_GIVEN DATA_
= Beginning of Section =

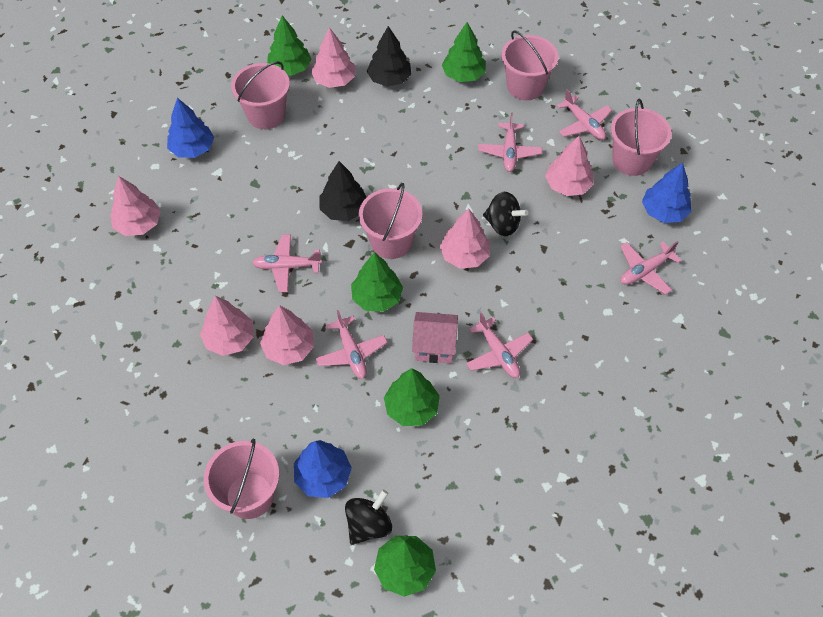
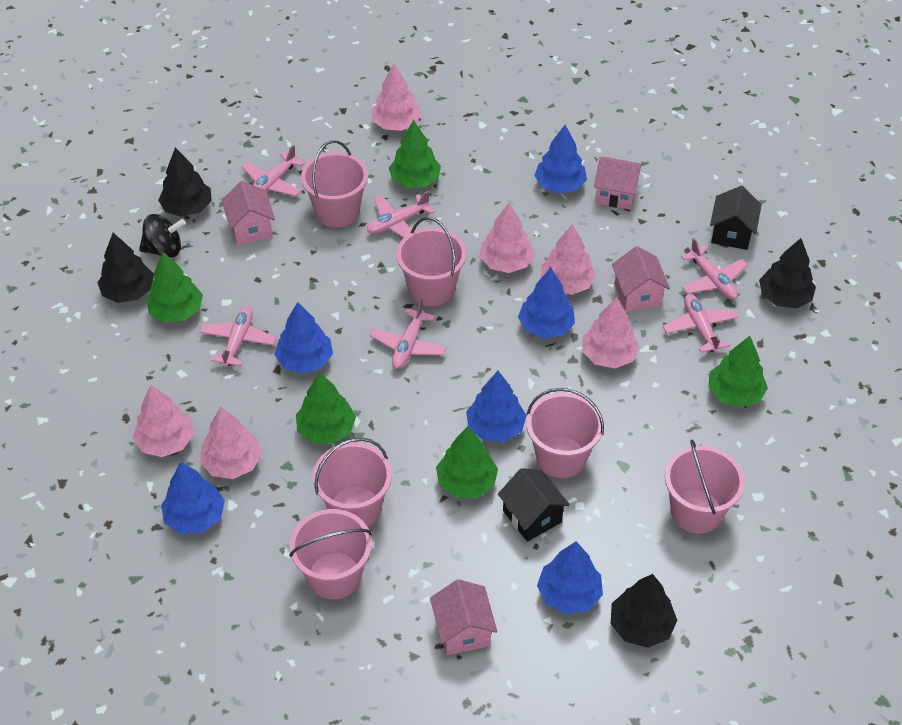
black house: 0 -> 2
black spinning top: 2 -> 1
black tree: 2 -> 4
blue tree: 3 -> 6
pink bucket: 5 -> 6
pink house: 1 -> 4

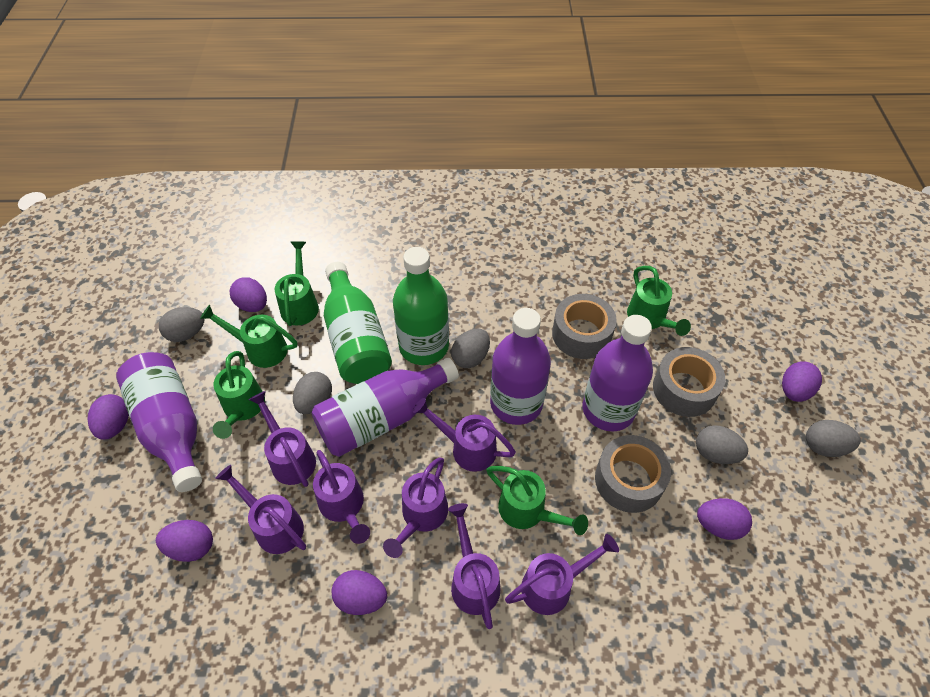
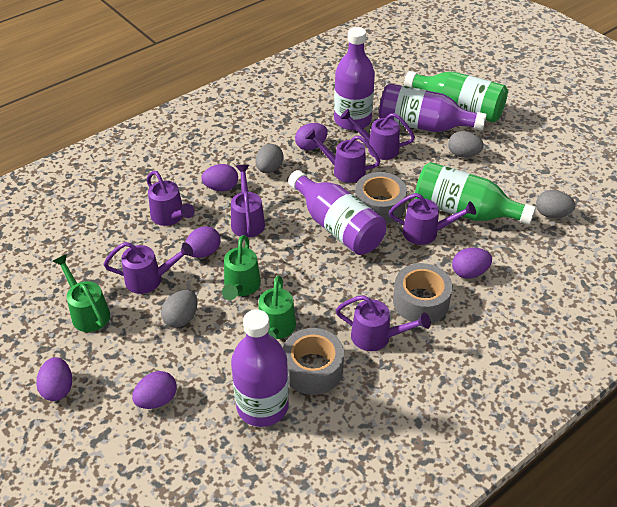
green watering can: 5 -> 3
grey egg: 5 -> 4

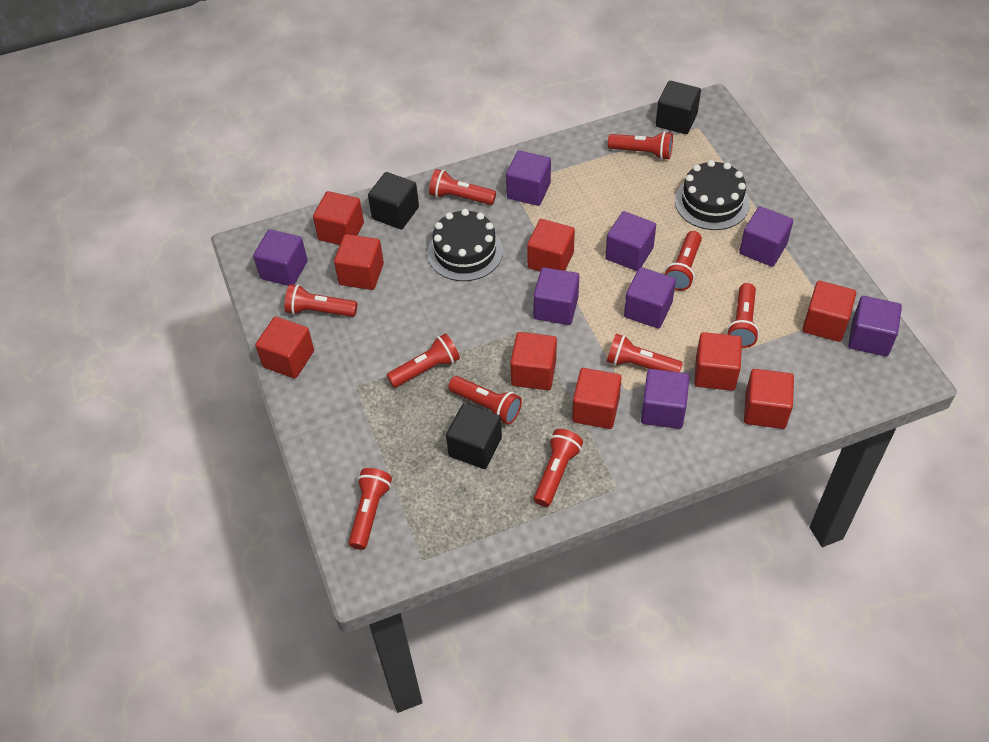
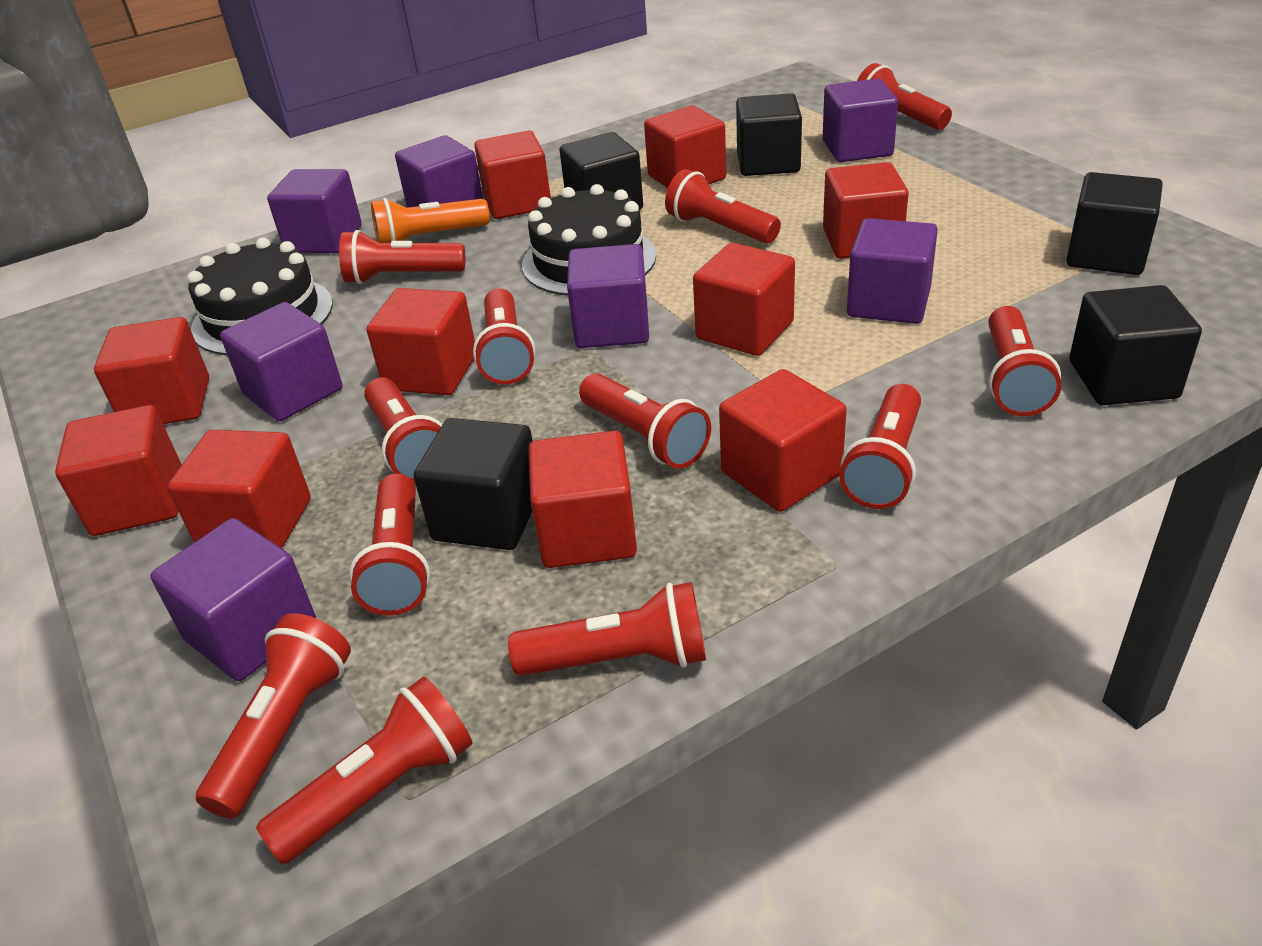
black cube: 3 -> 5
orange flashlight: 0 -> 1
purple cube: 8 -> 7
red cube: 9 -> 10
red flashlight: 10 -> 12

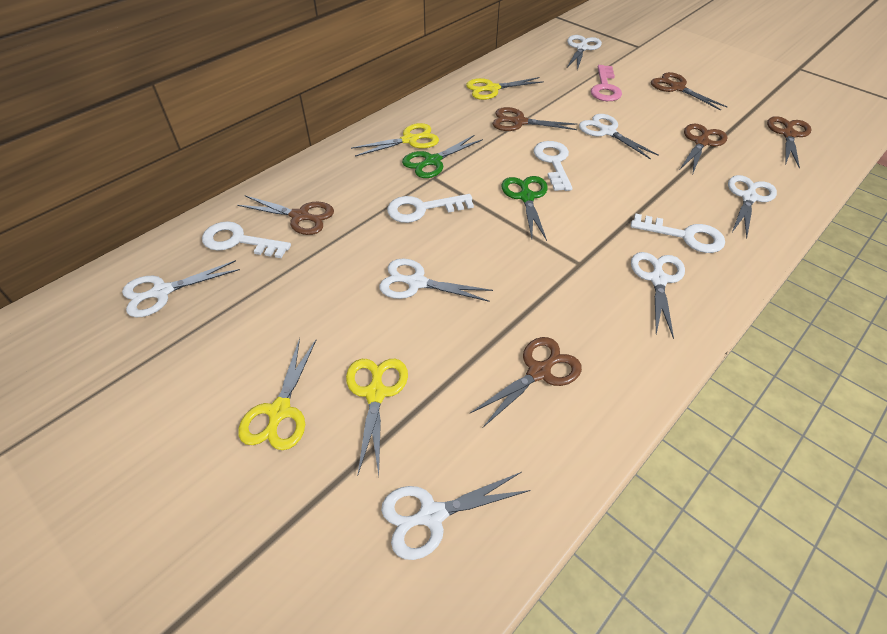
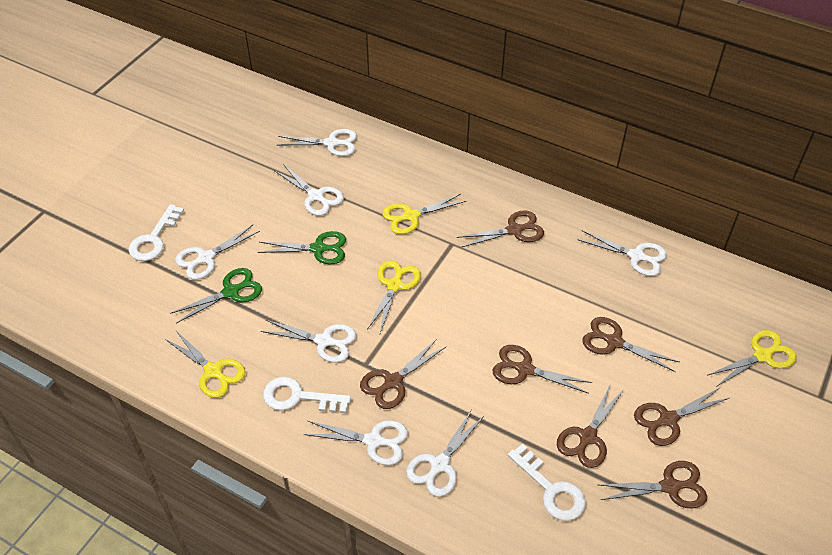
brown scissors: 6 -> 7
pink key: 1 -> 0
white key: 4 -> 3

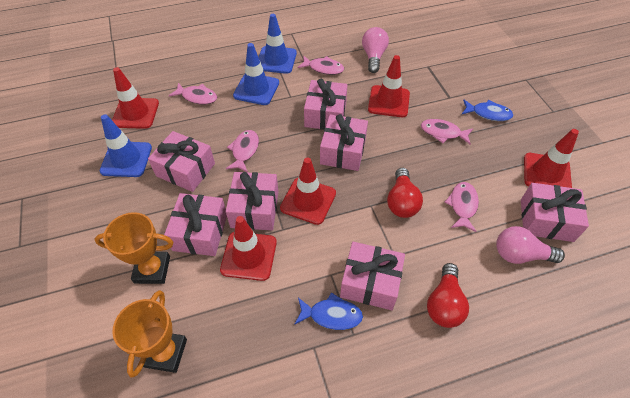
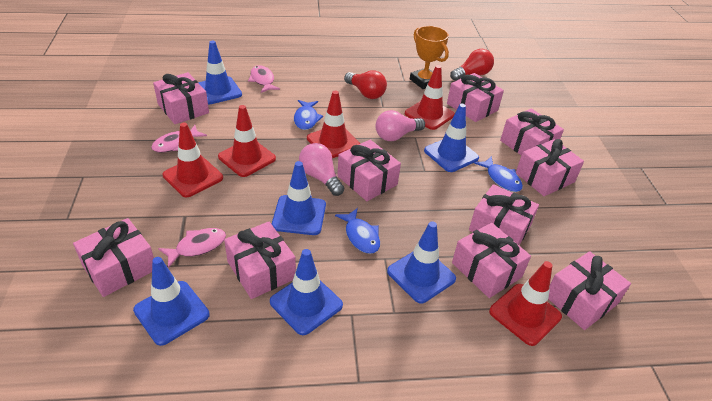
blue fish: 2 -> 3
blue traffic cone: 3 -> 6
orange trophy: 2 -> 1
pink fish: 5 -> 3
pink gift: 7 -> 10

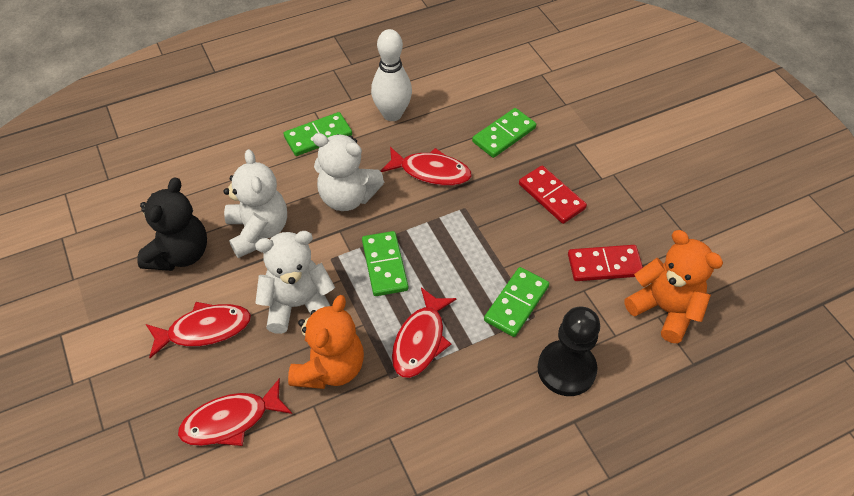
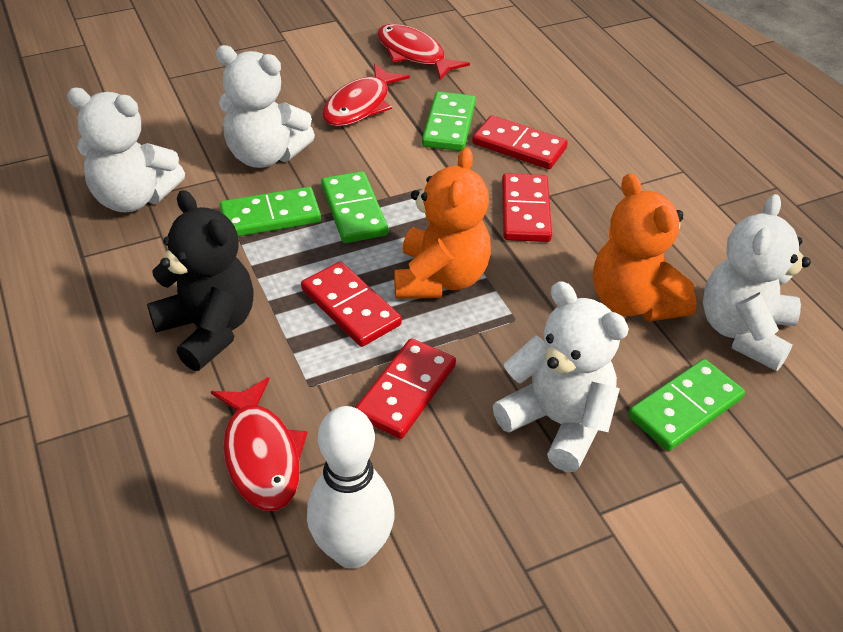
black pawn: 1 -> 0
red domino: 2 -> 4
red fish: 4 -> 3
white teddy bear: 3 -> 4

= End of Section =

_REQUIREMENT_
Go to the line that contains "red cube: 9 -> 10" and copy it and every line after it through the end of the entries, exactly, without the pictures.

_EXERCISE RESULT_
red cube: 9 -> 10
red flashlight: 10 -> 12

brown scissors: 6 -> 7
pink key: 1 -> 0
white key: 4 -> 3

blue fish: 2 -> 3
blue traffic cone: 3 -> 6
orange trophy: 2 -> 1
pink fish: 5 -> 3
pink gift: 7 -> 10

black pawn: 1 -> 0
red domino: 2 -> 4
red fish: 4 -> 3
white teddy bear: 3 -> 4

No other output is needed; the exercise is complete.